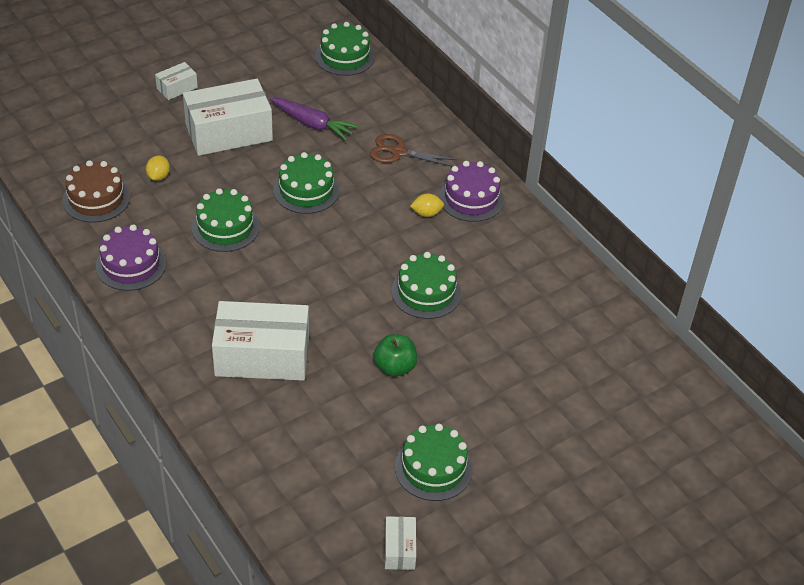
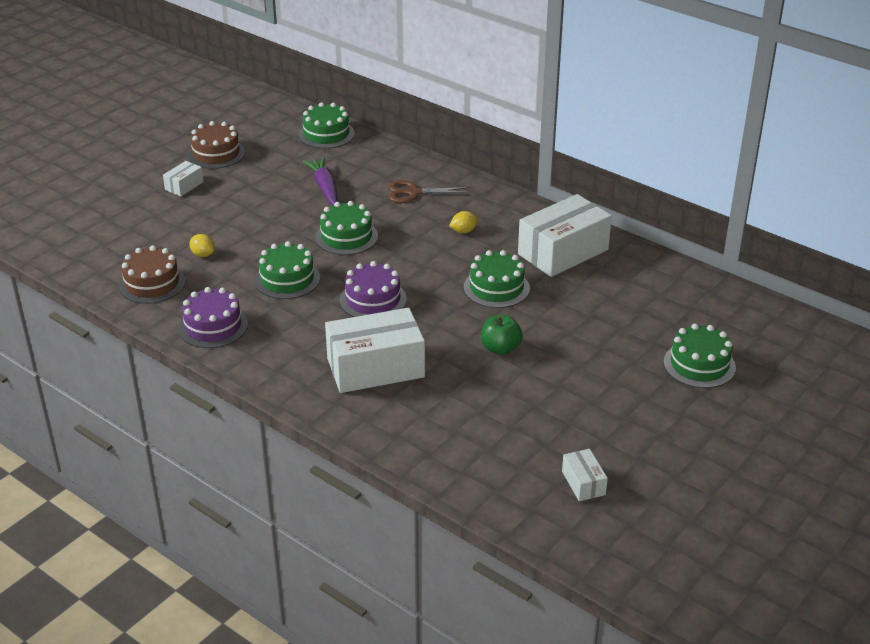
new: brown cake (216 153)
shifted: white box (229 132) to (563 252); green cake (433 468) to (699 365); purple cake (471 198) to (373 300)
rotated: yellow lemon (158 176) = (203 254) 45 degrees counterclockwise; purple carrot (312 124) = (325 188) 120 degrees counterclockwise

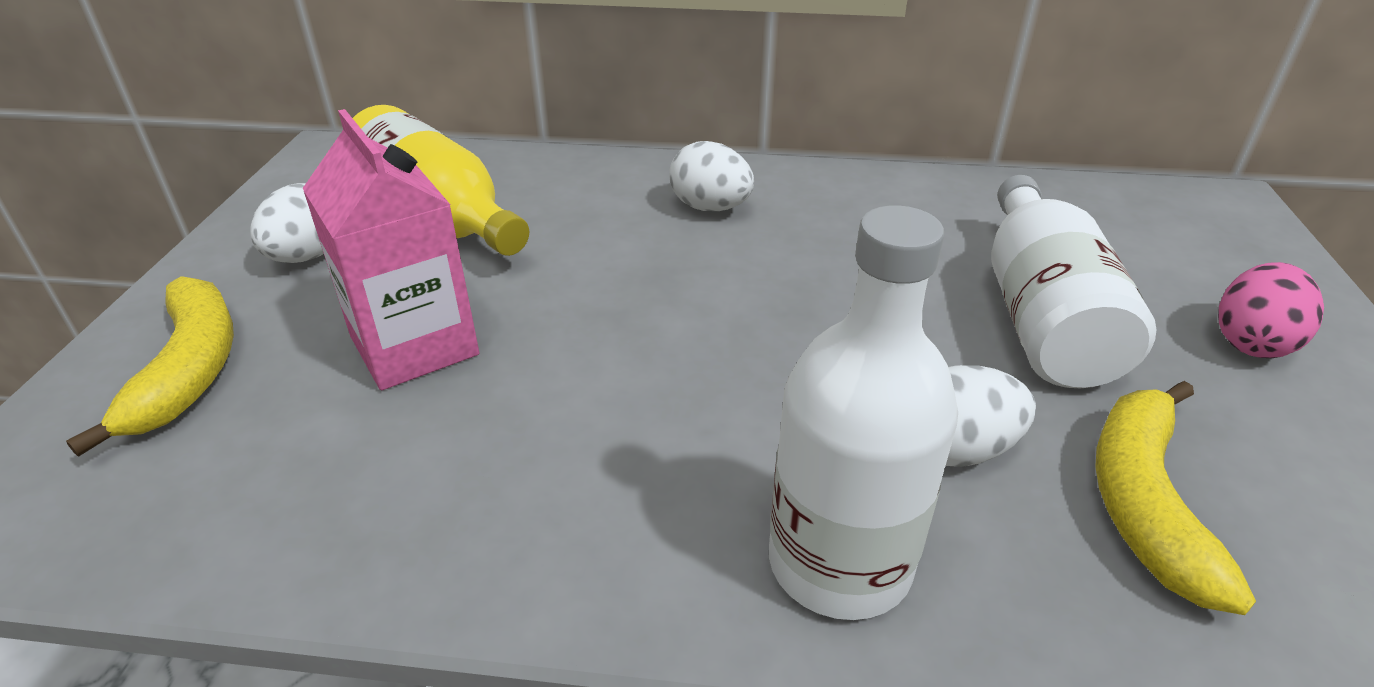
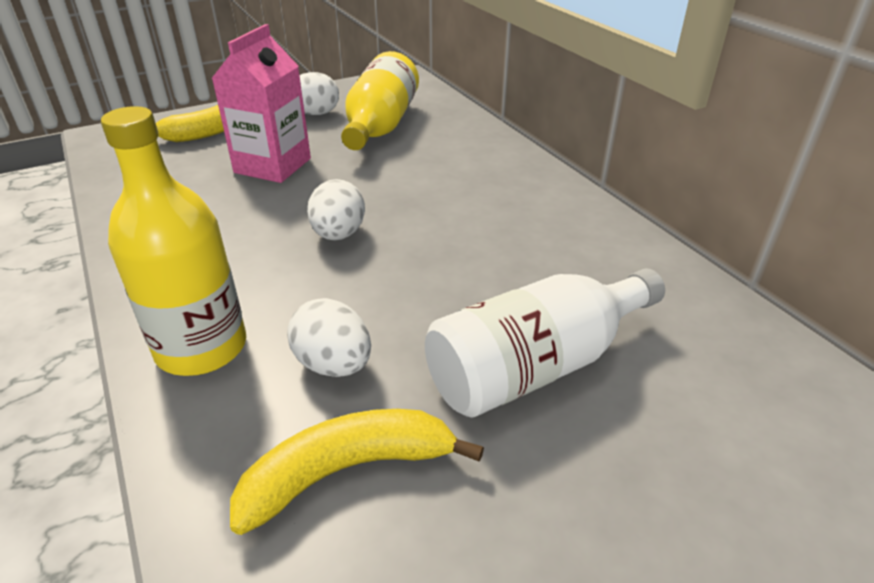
gone: pink egg (1252 342)
shifted: white egg (710 207) to (338 234)
repainted: white bottle (839 563) to yellow bottle (201 348)

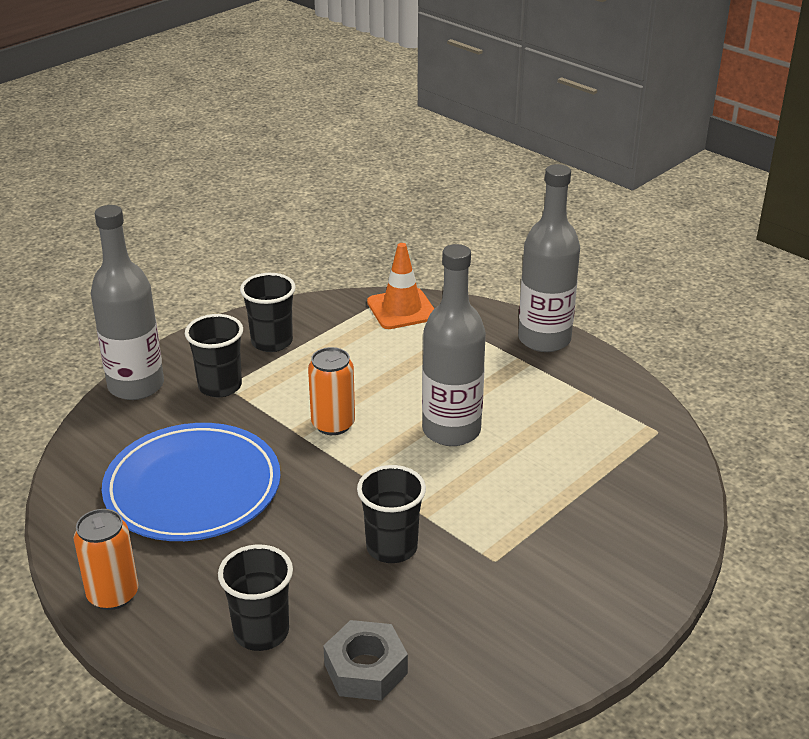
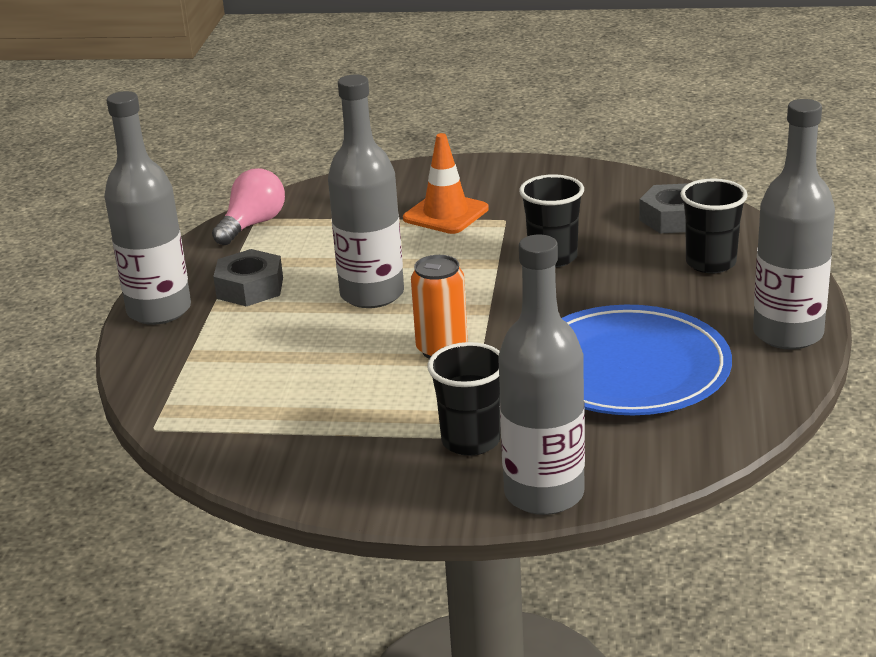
gone: black cup (272 342)
new: pink light bulb (252 225); grey nut (250 288)
shifted: orange traffic cone (402 309) to (445 214)
swapped: orange can (113 594) to grey bottle (788 334)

________________________

### What is required
Lines holding the string "shifted" must be copied out of the entries above.

### Response area
shifted: white box (229 132) to (563 252); green cake (433 468) to (699 365); purple cake (471 198) to (373 300)
shifted: white egg (710 207) to (338 234)
shifted: orange traffic cone (402 309) to (445 214)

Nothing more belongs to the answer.